*WHAT IS REQUIRED:* The answer should hold only the lines from the one containing "(415, 299) = (303, 319): white clock -> none" through the one containing "(409, 525) = (449, 577): white" in the entries below, copied exactly, without pictures.

*DATA SECTION:*
◆ ◆ ◆

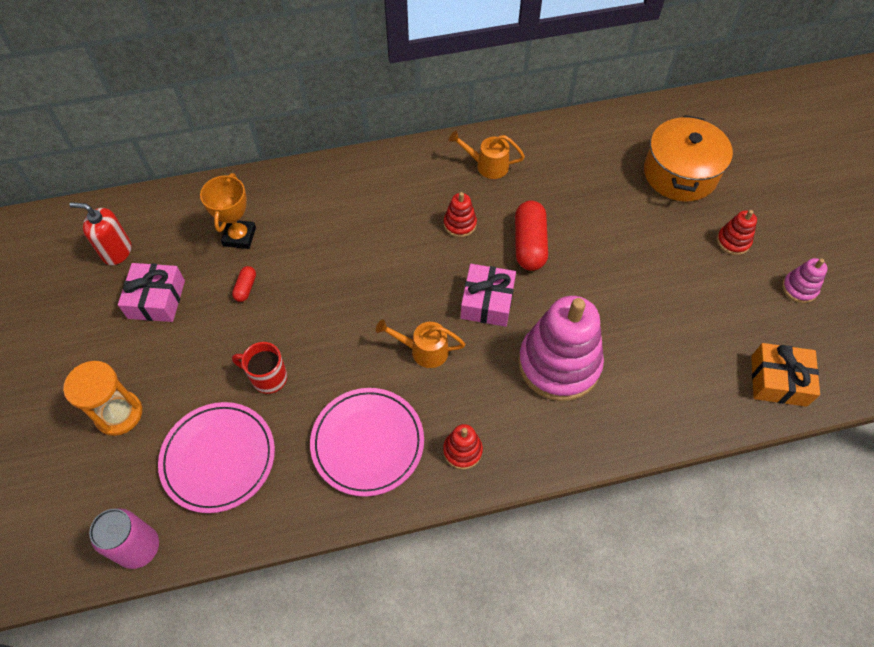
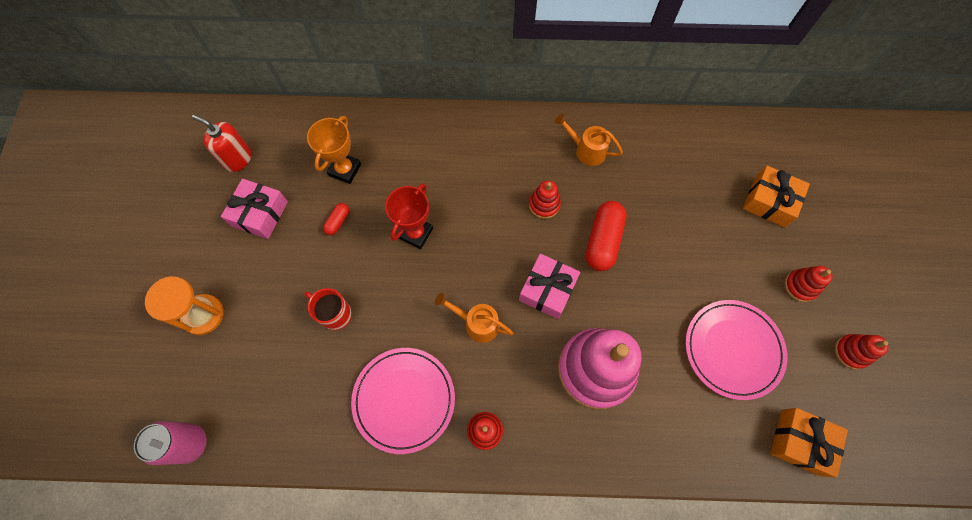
camera: 15 degrees right, 10 degrees up
(218, 458) = (274, 379): pink plate -> pink plate (733, 349)
(333, 280) = (416, 233): none -> red trophy
(680, 173) = (769, 201): orange pot -> orange gift
(799, 288) = (851, 352): pink stacking toy -> red stacking toy

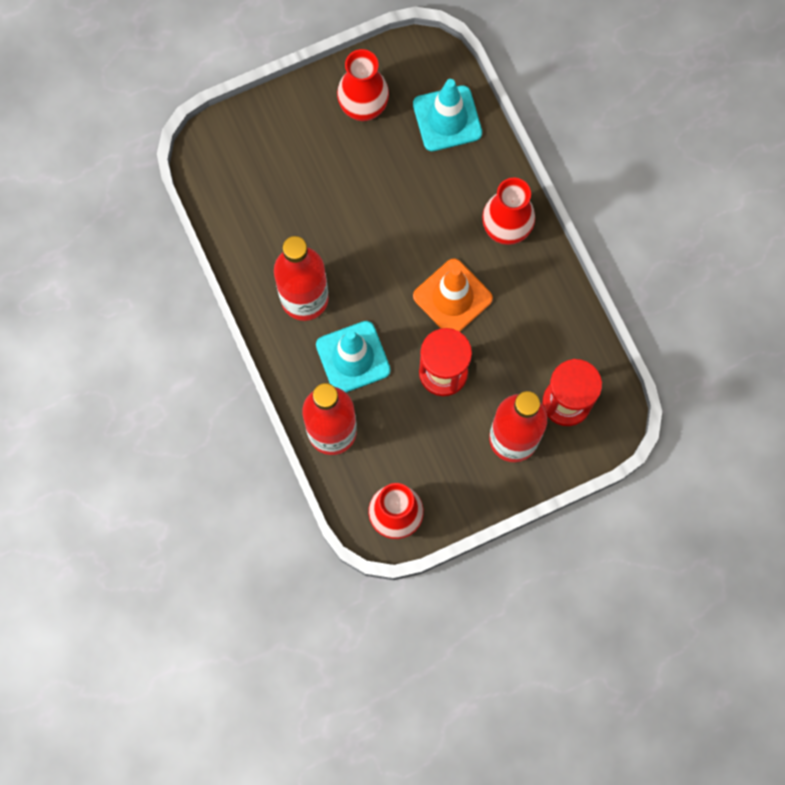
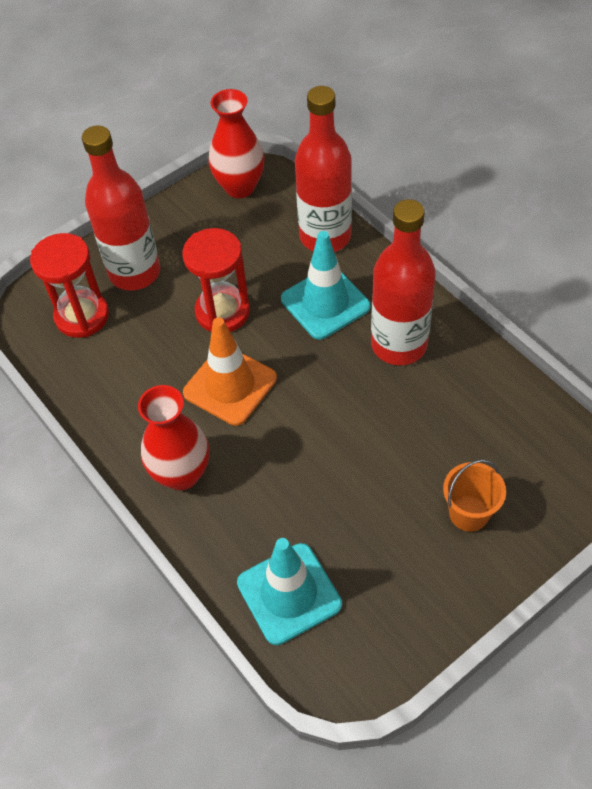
camera: 170 degrees right, 20 degrees down
(302, 143) = (469, 513): none -> orange bucket
(363, 108) = (406, 579): red vase -> none

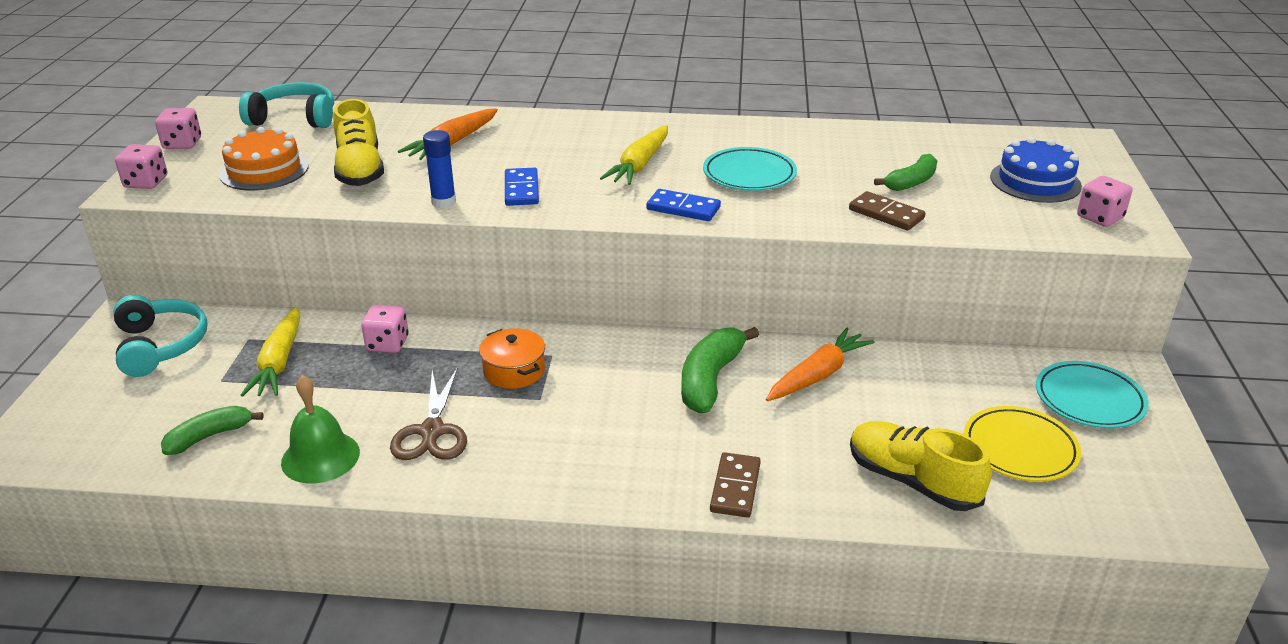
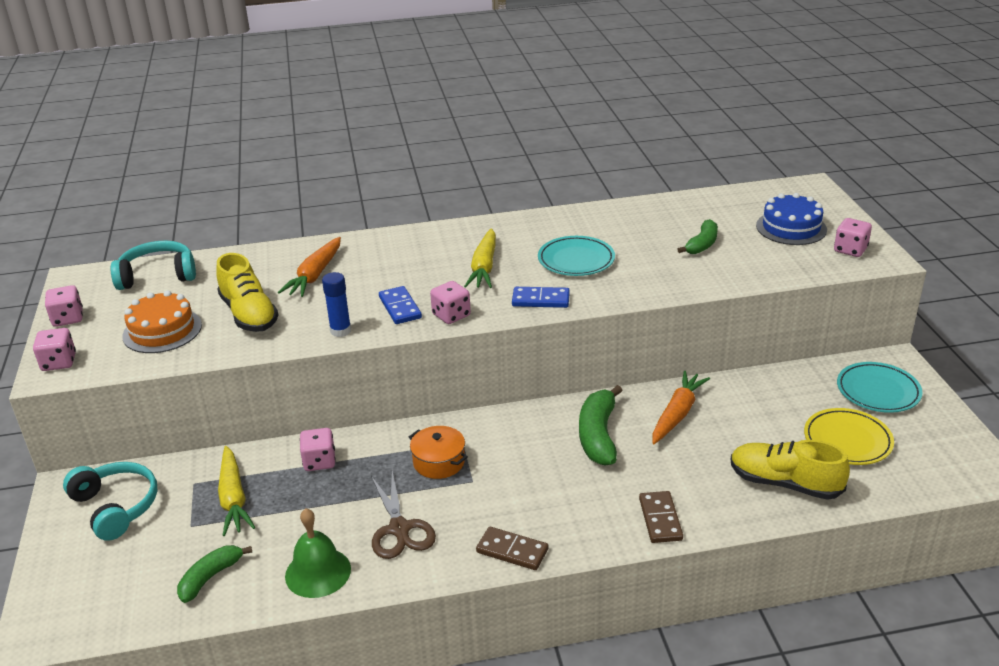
camera: 15 degrees left, 0 degrees up
(572, 207) = (451, 315): none -> pink dice
(886, 214) = (697, 276): brown domino -> brown domino (512, 551)

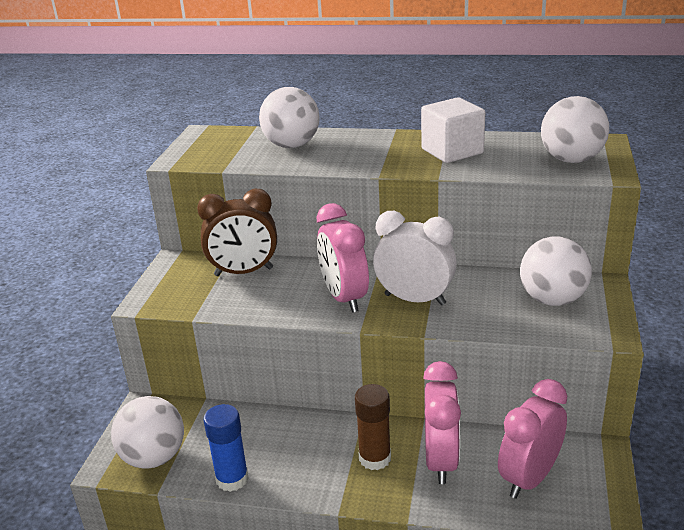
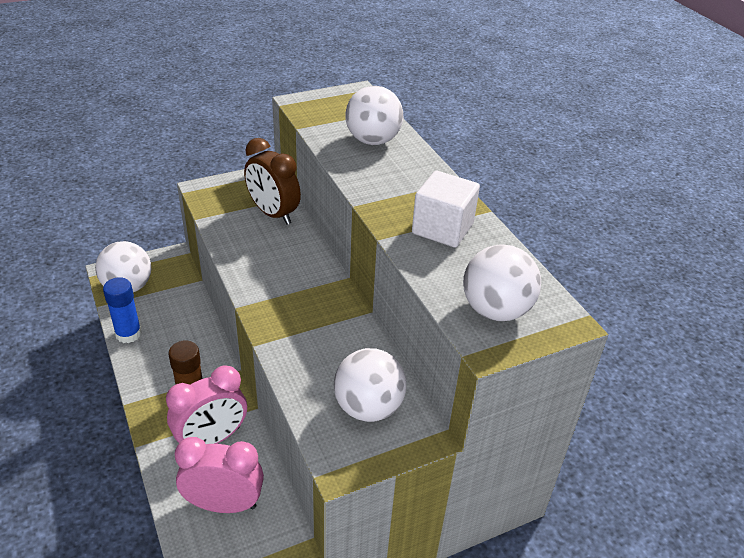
camera: 50 degrees right, 10 degrees up
(344, 298) = (276, 280): pink clock -> none
(415, 299) = (303, 319): white clock -> none

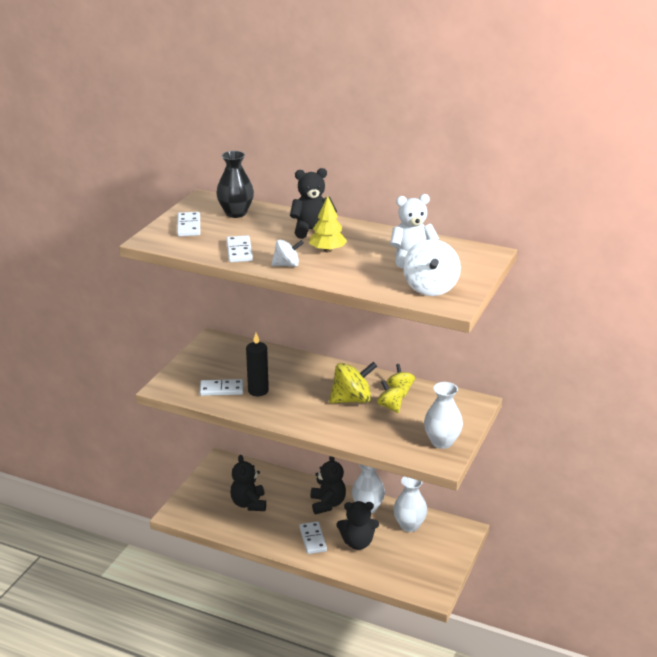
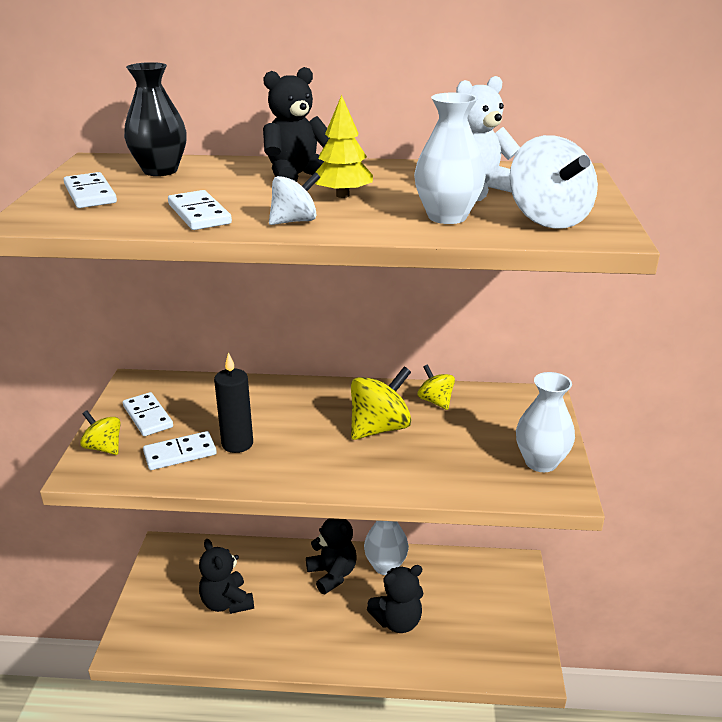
camera: 20 degrees left, 0 degrees up
(313, 539) = (336, 633): white domino -> white domino (147, 417)
(390, 406) = (437, 426): yellow spinning top -> yellow spinning top (104, 447)
(409, 525) = (449, 577): white vase -> white vase (447, 217)

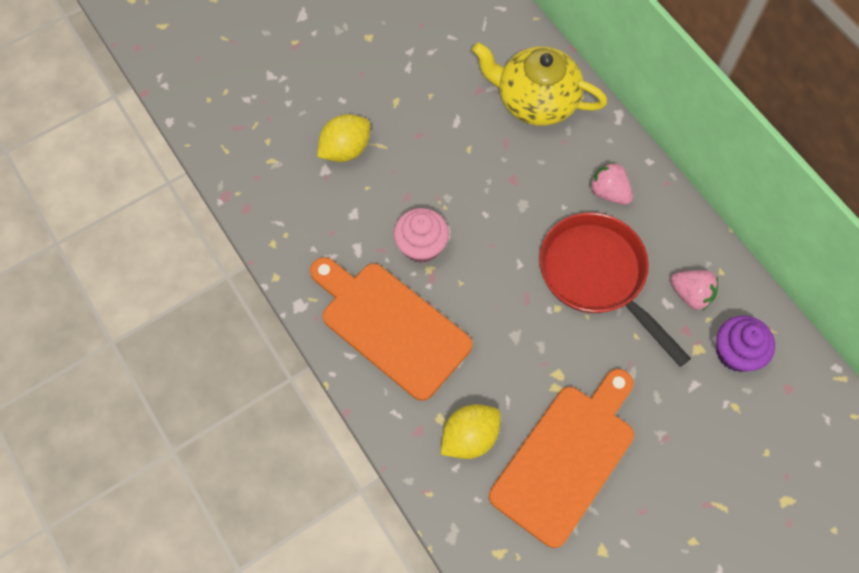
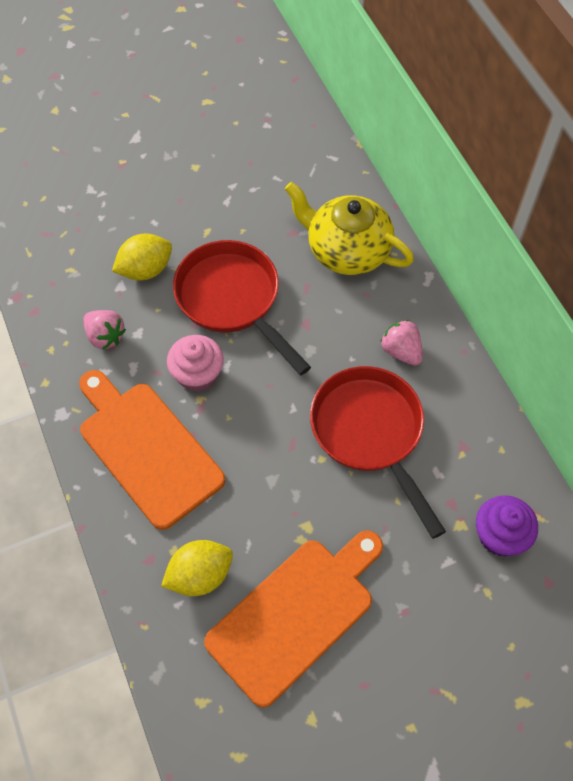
camera: 10 degrees right, 5 degrees down
(437, 167) = (232, 300): none -> red pan
(691, 294) = (464, 467): pink strawberry -> pink strawberry (105, 336)

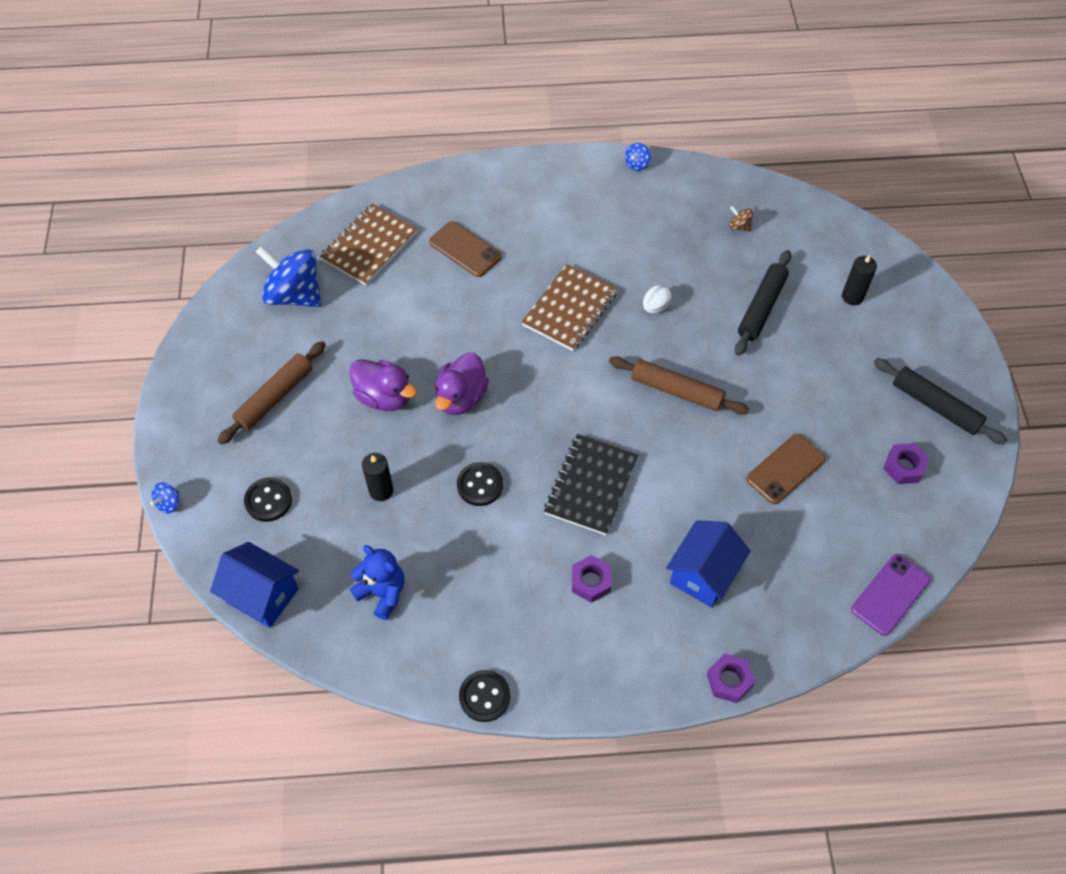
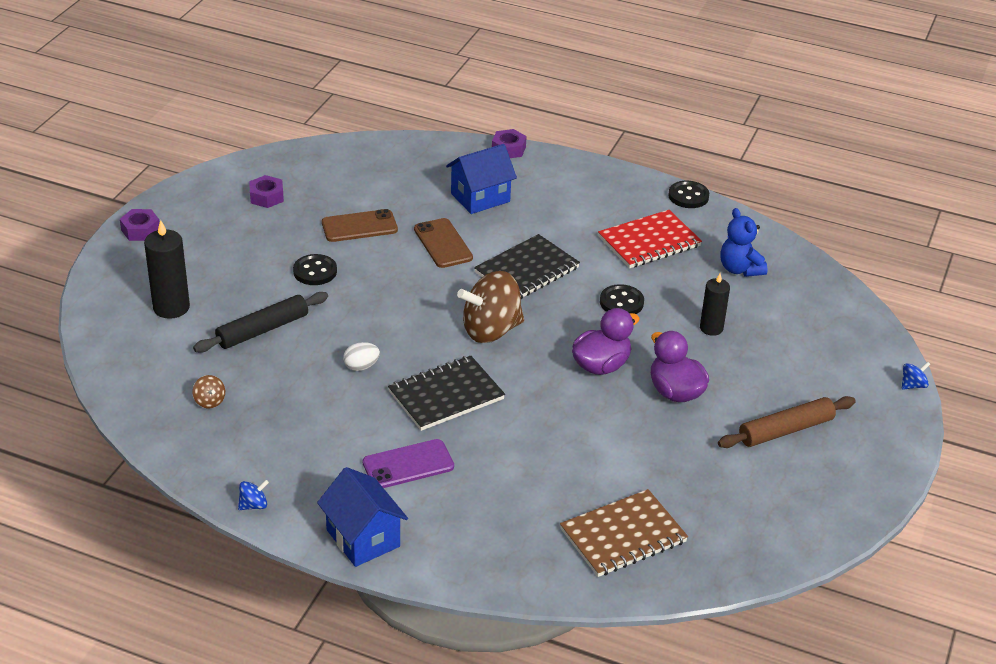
camera: 155 degrees left, 20 degrees down
(262, 595) = (841, 300): blue house -> blue house (363, 538)
(268, 500) = (817, 356): black button -> black button (315, 271)
(294, 295) = (731, 517): blue spinning top -> none
(465, 249) = (516, 491): brown phone -> brown phone (443, 243)
(493, 590) = (649, 242): none -> red notebook
(570, 309) = (446, 395): brown notebook -> black notebook
(577, 394) = (491, 330): none -> brown spinning top
(591, 581) = (569, 221): purple nut -> purple nut (140, 230)
(676, 390) = (400, 301): brown rolling pin -> none
(852, 296) = (171, 307): black candle -> black candle, size x1.53
(890, 594) = (355, 146): purple phone -> purple phone (408, 465)
(935, 406) = (196, 218): black rolling pin -> none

◆ ◆ ◆

*TASK OUTPUT:*
(415, 299) = (303, 319): white clock -> none

camera: 20 degrees left, 0 degrees up
(313, 539) = (336, 633): white domino -> white domino (147, 417)
(390, 406) = (437, 426): yellow spinning top -> yellow spinning top (104, 447)
(409, 525) = (449, 577): white vase -> white vase (447, 217)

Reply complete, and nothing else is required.